**Problem requirements**
Search the entries below for the word "none" and copy each line that has it.

Saved entries
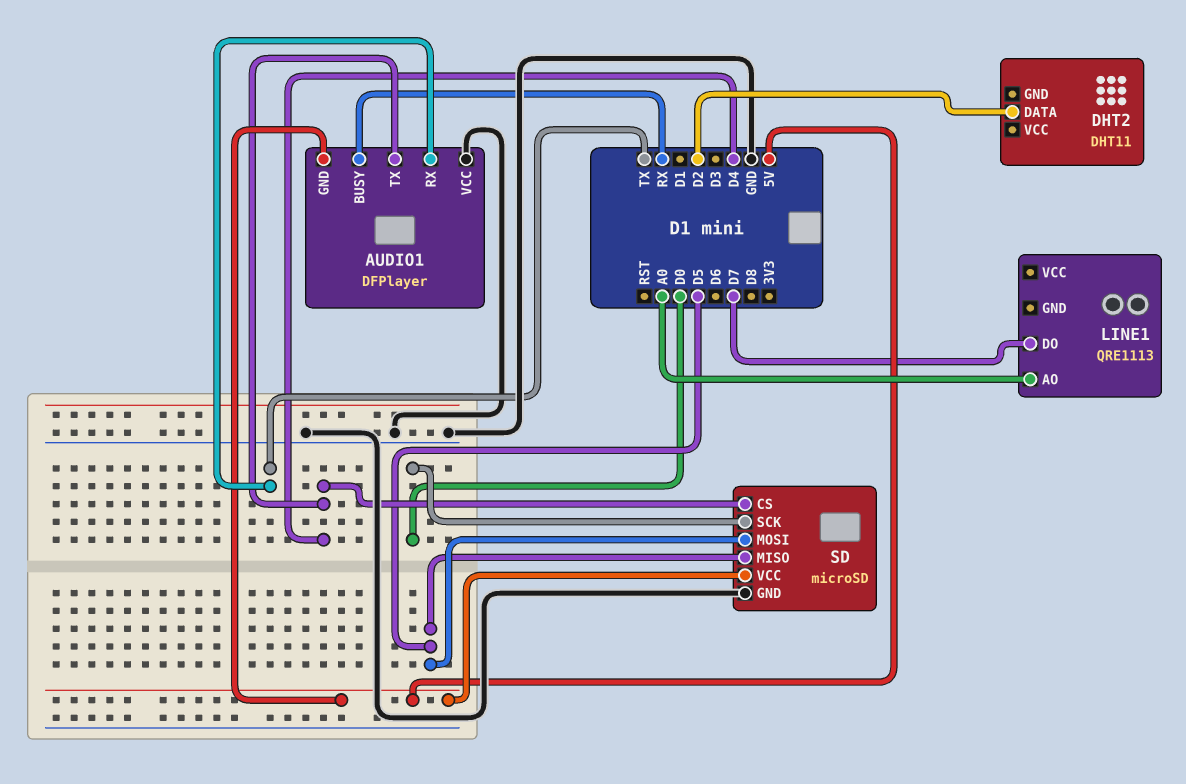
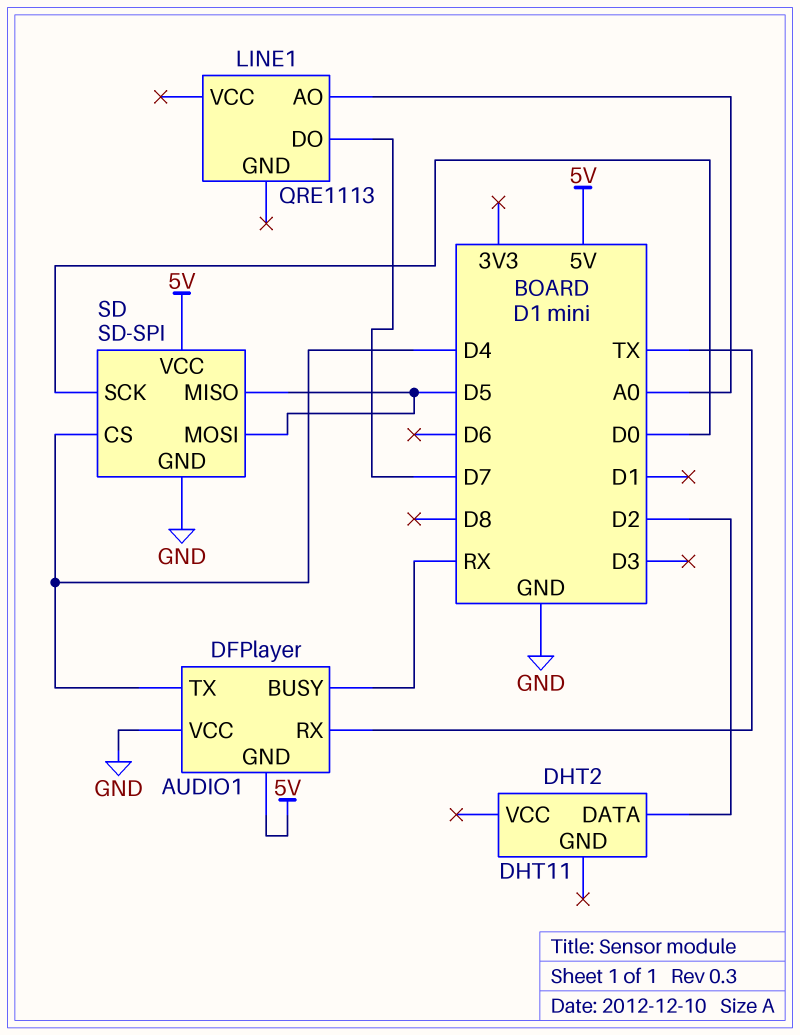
SD: microSD -> SD-SPI

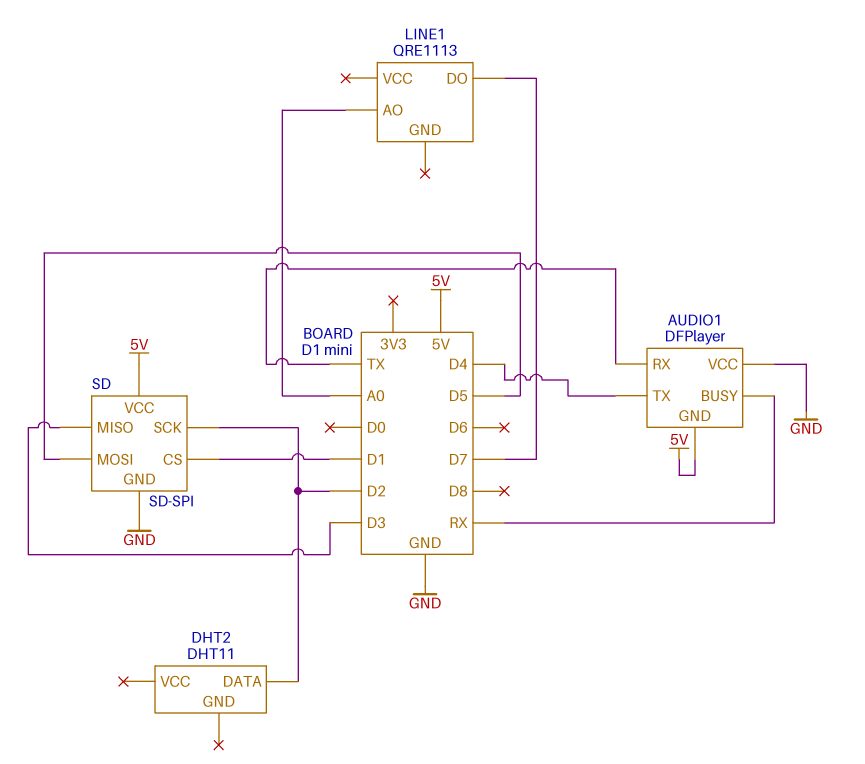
SD pin CS: D4 -> D1
SD pin MISO: D5 -> D3
SD pin SCK: D0 -> D2

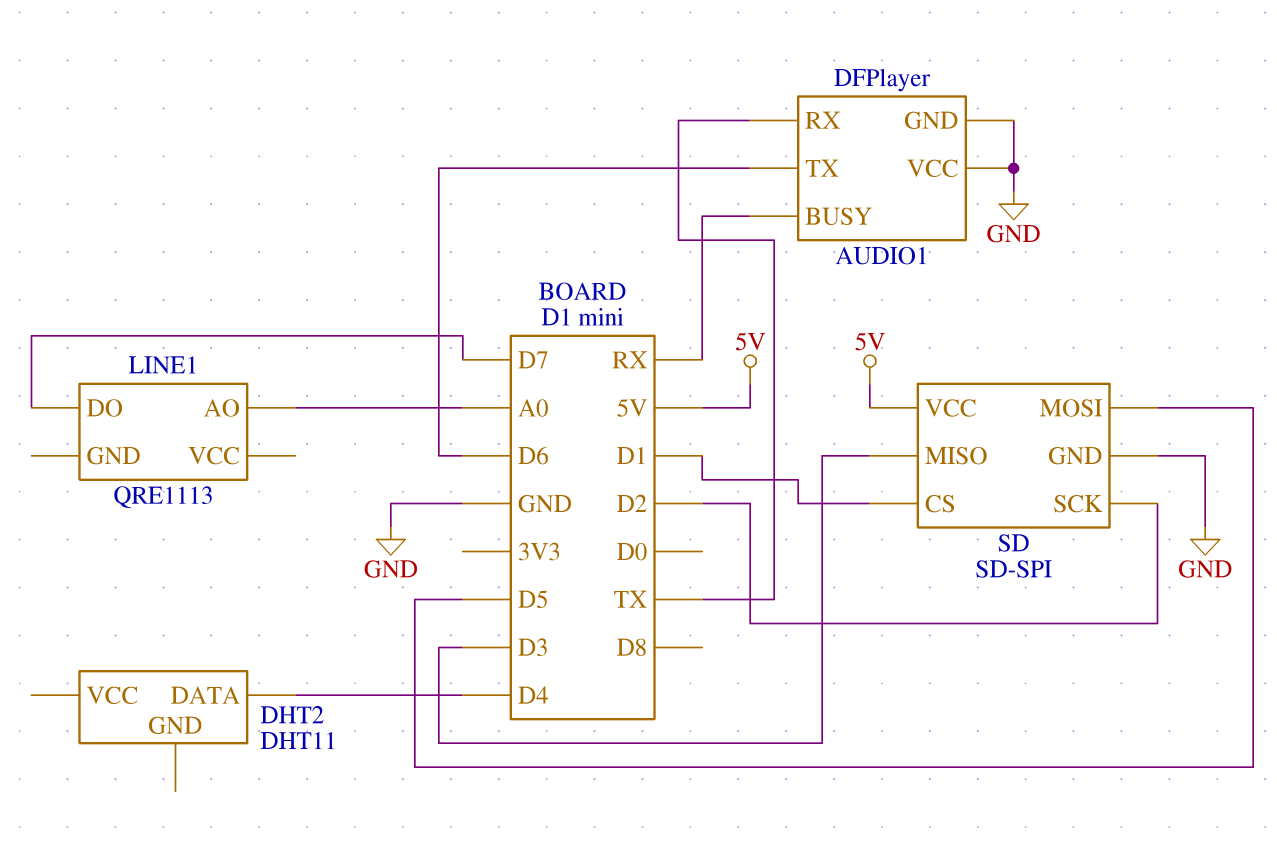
AUDIO1 pin GND: 5V -> GND
AUDIO1 pin TX: D4 -> D6
DHT2 pin DATA: D2 -> D4

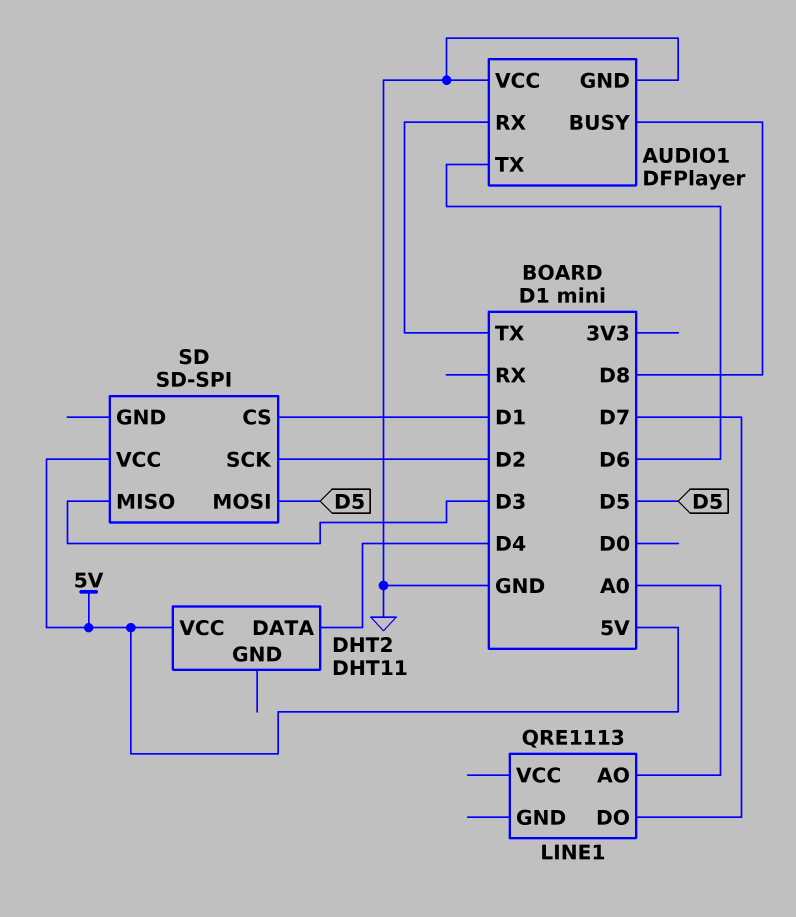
AUDIO1 pin BUSY: RX -> D8
DHT2 pin VCC: none -> 5V
SD pin GND: GND -> none

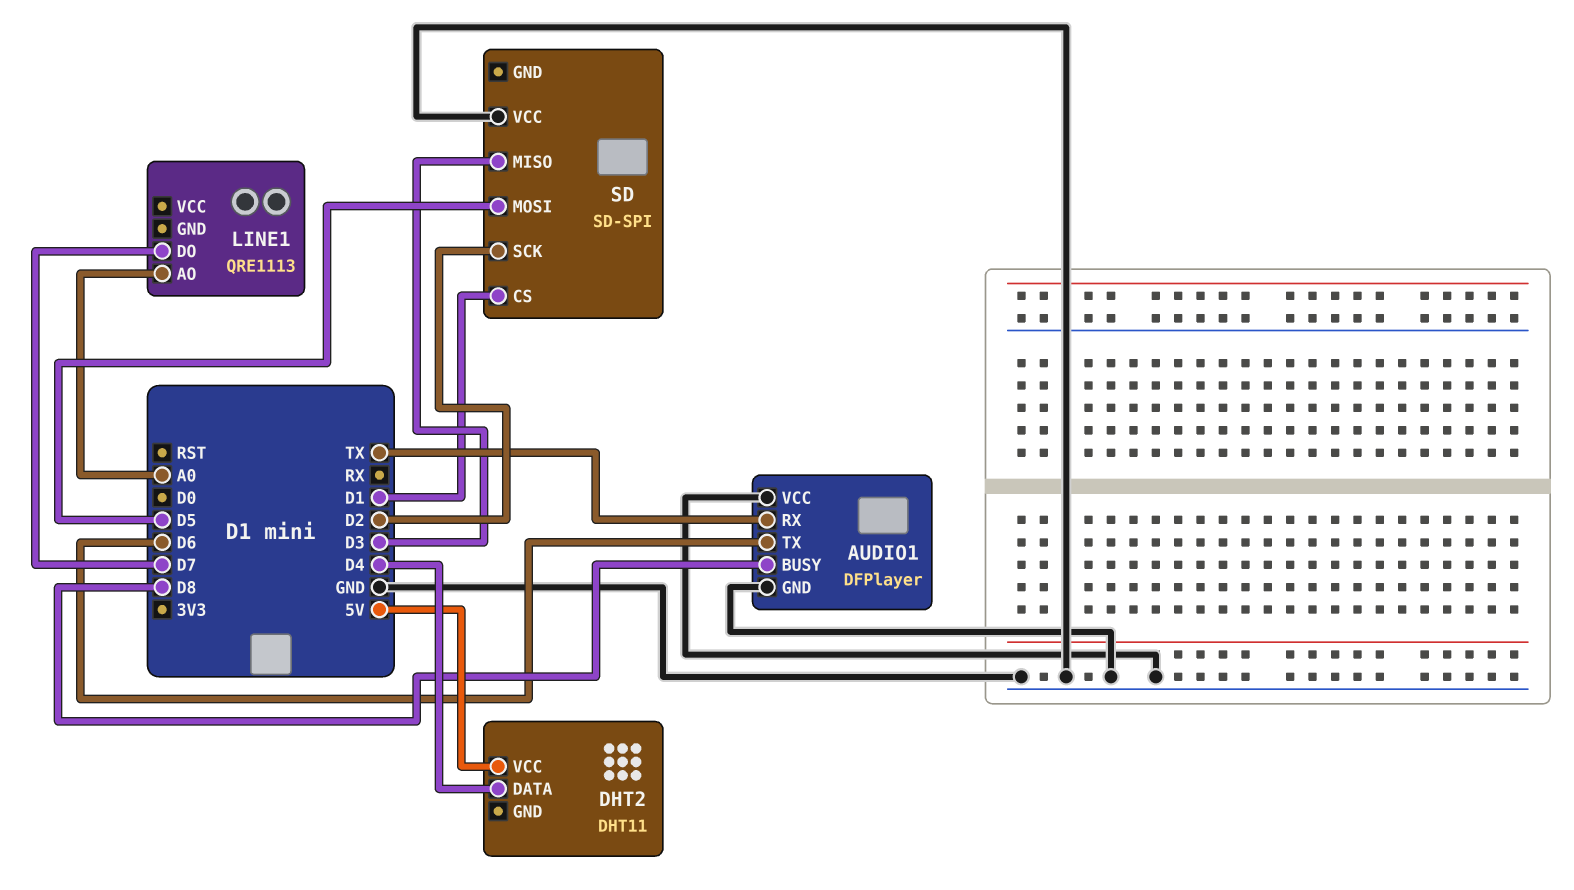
SD pin VCC: 5V -> GND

**Expected output**
DHT2 pin VCC: none -> 5V
SD pin GND: GND -> none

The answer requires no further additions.